Your task:
All lines from the one with "green semicircle: (610, 281)" through the last are to be given again exactly as they stand in the data below, and only those.

Coordinate change listings:

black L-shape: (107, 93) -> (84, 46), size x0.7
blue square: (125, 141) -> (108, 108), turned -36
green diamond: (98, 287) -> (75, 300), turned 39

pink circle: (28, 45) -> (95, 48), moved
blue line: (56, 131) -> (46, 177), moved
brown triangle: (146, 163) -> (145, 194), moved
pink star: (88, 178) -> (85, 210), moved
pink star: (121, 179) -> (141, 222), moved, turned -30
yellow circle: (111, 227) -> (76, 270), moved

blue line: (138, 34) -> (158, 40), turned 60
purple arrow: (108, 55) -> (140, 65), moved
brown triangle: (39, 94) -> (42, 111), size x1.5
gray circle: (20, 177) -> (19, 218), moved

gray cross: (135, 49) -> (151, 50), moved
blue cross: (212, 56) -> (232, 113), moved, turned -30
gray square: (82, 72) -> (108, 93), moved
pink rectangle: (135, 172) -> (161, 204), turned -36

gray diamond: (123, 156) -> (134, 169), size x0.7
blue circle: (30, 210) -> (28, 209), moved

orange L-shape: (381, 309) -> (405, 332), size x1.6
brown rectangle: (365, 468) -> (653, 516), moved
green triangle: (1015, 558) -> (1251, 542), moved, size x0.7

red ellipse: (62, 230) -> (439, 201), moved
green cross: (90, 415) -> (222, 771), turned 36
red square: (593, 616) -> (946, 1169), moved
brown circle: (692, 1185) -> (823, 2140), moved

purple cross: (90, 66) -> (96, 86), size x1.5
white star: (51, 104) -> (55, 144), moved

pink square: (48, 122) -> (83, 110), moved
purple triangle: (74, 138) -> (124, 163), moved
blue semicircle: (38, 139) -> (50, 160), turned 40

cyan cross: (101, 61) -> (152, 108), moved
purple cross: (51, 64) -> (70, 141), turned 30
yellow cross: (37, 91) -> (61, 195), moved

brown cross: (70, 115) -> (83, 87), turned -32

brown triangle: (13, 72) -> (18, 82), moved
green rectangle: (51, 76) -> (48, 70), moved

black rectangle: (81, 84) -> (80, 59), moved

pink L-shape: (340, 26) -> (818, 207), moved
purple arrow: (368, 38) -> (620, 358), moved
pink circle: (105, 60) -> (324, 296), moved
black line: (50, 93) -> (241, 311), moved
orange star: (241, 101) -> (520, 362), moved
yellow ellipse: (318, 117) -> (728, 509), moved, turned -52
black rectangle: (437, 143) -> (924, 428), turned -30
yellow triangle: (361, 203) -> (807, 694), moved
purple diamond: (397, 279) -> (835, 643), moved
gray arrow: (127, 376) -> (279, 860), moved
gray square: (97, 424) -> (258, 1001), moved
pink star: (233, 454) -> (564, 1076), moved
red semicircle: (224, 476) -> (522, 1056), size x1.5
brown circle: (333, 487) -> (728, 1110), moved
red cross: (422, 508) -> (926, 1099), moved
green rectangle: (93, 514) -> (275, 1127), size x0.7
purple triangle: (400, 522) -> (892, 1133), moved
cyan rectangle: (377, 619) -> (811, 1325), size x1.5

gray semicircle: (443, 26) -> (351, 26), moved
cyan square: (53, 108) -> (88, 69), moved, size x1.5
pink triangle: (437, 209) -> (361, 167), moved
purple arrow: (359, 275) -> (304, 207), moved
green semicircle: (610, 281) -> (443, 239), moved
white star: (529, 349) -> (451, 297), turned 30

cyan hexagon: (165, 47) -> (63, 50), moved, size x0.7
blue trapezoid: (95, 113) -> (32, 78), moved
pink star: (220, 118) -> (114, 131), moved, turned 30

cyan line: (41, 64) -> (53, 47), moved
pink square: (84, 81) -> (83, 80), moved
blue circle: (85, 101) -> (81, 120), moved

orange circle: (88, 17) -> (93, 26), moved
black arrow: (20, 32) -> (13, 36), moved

Solution to this exercise:
green semicircle: (610, 281) -> (443, 239), moved
white star: (529, 349) -> (451, 297), turned 30

cyan hexagon: (165, 47) -> (63, 50), moved, size x0.7
blue trapezoid: (95, 113) -> (32, 78), moved
pink star: (220, 118) -> (114, 131), moved, turned 30

cyan line: (41, 64) -> (53, 47), moved
pink square: (84, 81) -> (83, 80), moved
blue circle: (85, 101) -> (81, 120), moved

orange circle: (88, 17) -> (93, 26), moved
black arrow: (20, 32) -> (13, 36), moved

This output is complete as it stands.